The line containing "old: Sprühflasche (braun)" marks where to begin. Write out that line and every line after it exactly, through the last line below.

+++

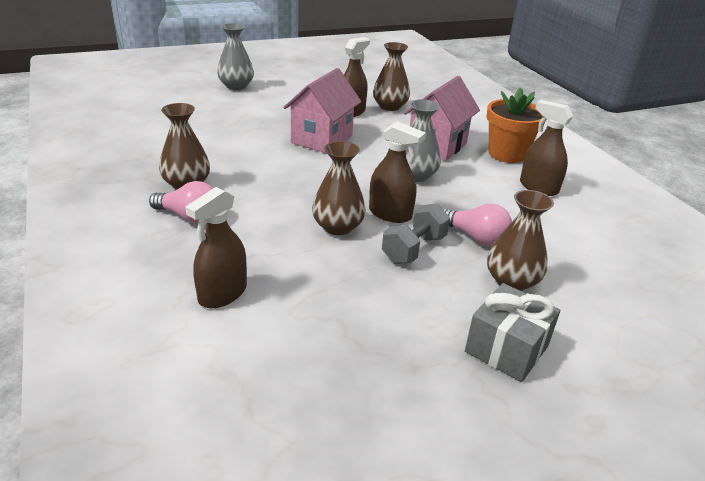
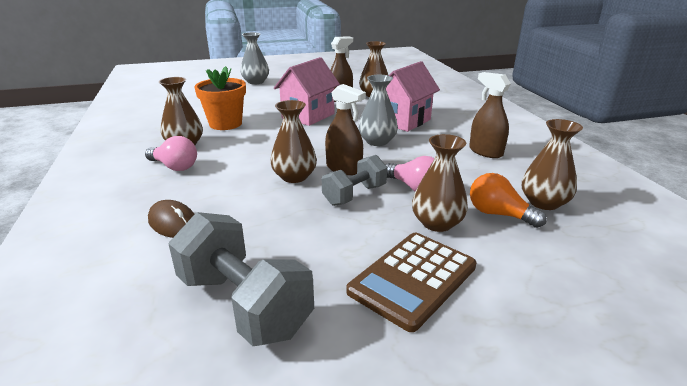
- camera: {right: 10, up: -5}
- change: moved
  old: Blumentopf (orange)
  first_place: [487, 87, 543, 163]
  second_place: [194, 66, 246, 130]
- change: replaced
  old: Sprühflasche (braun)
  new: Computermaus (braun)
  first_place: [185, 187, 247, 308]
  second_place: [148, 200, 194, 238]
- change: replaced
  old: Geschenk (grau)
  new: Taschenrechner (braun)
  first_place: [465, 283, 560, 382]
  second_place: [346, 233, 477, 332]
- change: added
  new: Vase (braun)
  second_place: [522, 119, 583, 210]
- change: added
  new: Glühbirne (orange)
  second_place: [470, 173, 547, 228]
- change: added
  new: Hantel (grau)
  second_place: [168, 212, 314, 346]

+++

(ANSWER FOR THE TASK):
  old: Sprühflasche (braun)
  new: Computermaus (braun)
  first_place: [185, 187, 247, 308]
  second_place: [148, 200, 194, 238]
- change: replaced
  old: Geschenk (grau)
  new: Taschenrechner (braun)
  first_place: [465, 283, 560, 382]
  second_place: [346, 233, 477, 332]
- change: added
  new: Vase (braun)
  second_place: [522, 119, 583, 210]
- change: added
  new: Glühbirne (orange)
  second_place: [470, 173, 547, 228]
- change: added
  new: Hantel (grau)
  second_place: [168, 212, 314, 346]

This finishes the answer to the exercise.